• **WHAT YOU NEED TO DO**: The records below are to be returned word for word, with pictures left out.
[[ DATA FOR PROCESSING, beginning ]]
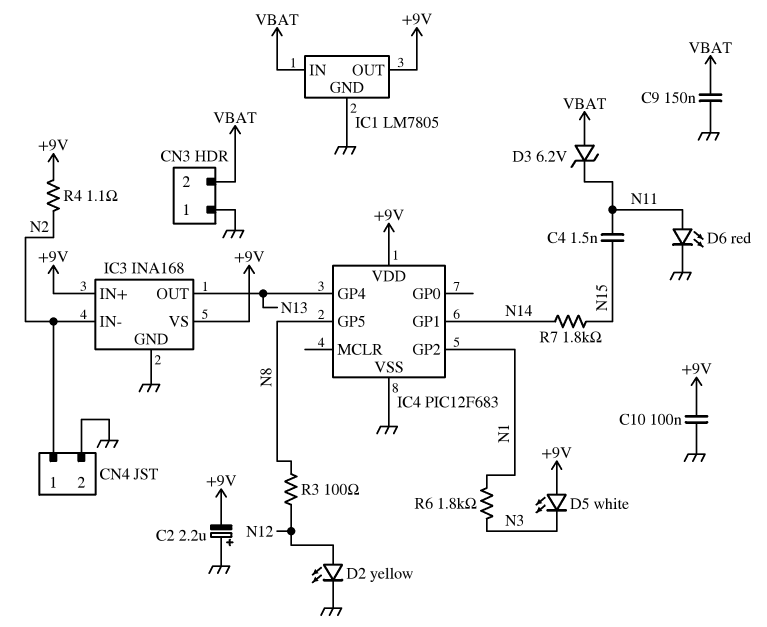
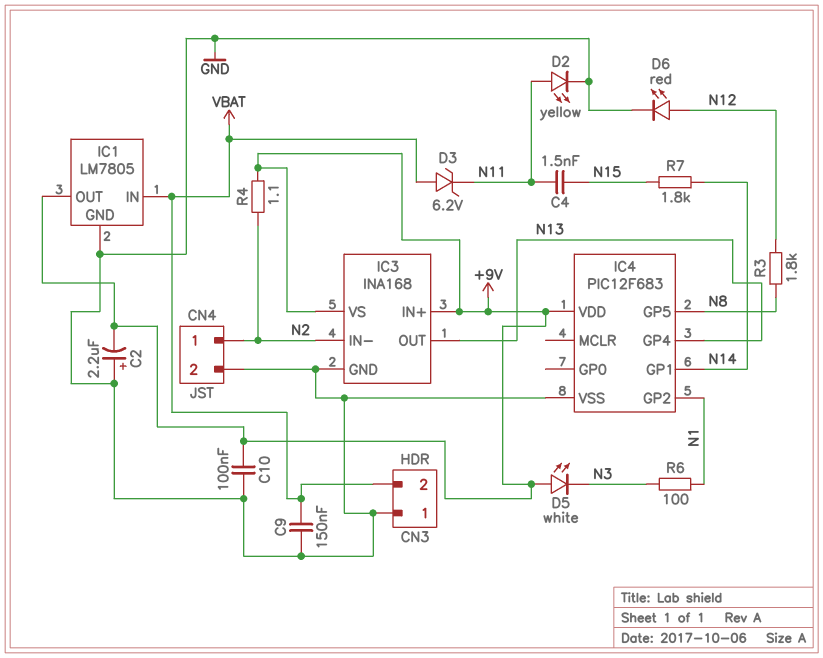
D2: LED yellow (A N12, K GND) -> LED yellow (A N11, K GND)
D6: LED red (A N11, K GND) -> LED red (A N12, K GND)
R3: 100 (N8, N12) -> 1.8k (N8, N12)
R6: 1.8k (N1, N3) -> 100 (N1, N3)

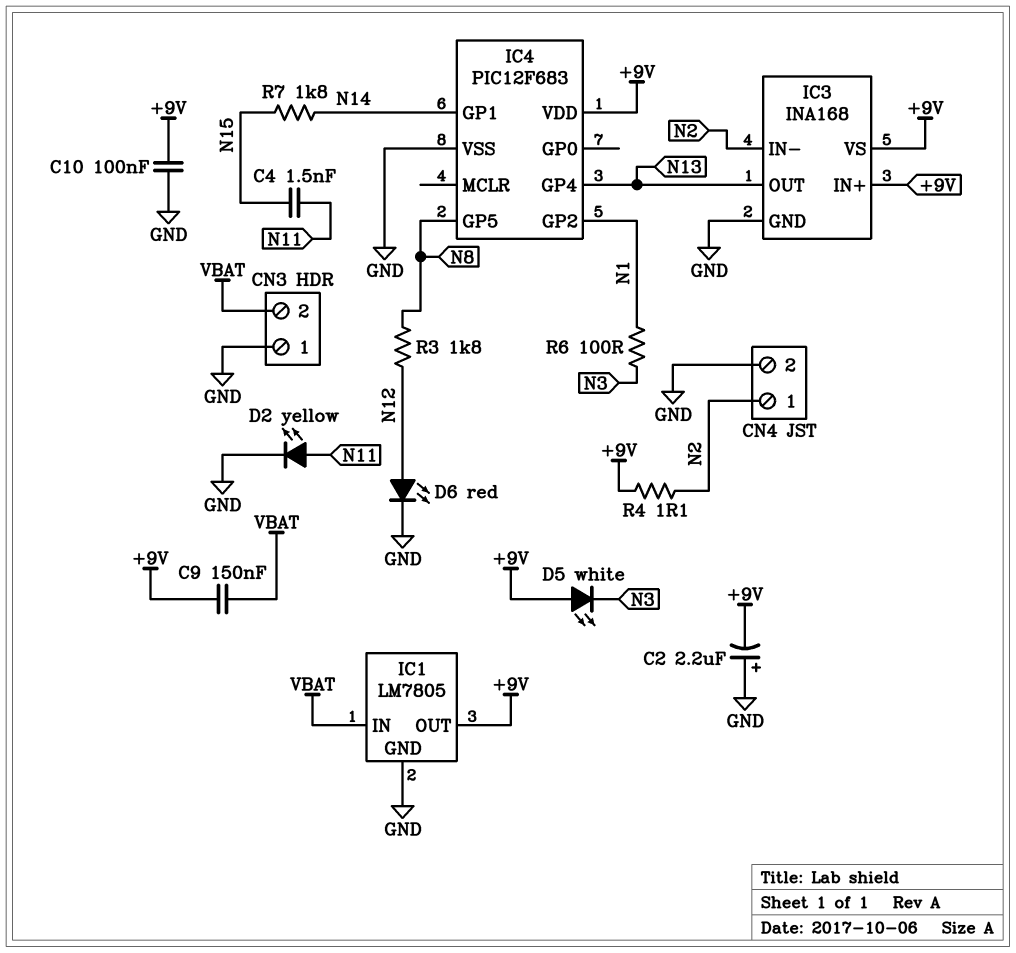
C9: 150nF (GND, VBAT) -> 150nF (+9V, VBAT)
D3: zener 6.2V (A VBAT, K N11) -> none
[[ DATA FOR PROCESSING, end ]]
• **WRITTEN SOLUTION**:
D2: LED yellow (A N12, K GND) -> LED yellow (A N11, K GND)
D6: LED red (A N11, K GND) -> LED red (A N12, K GND)
R3: 100 (N8, N12) -> 1.8k (N8, N12)
R6: 1.8k (N1, N3) -> 100 (N1, N3)

C9: 150nF (GND, VBAT) -> 150nF (+9V, VBAT)
D3: zener 6.2V (A VBAT, K N11) -> none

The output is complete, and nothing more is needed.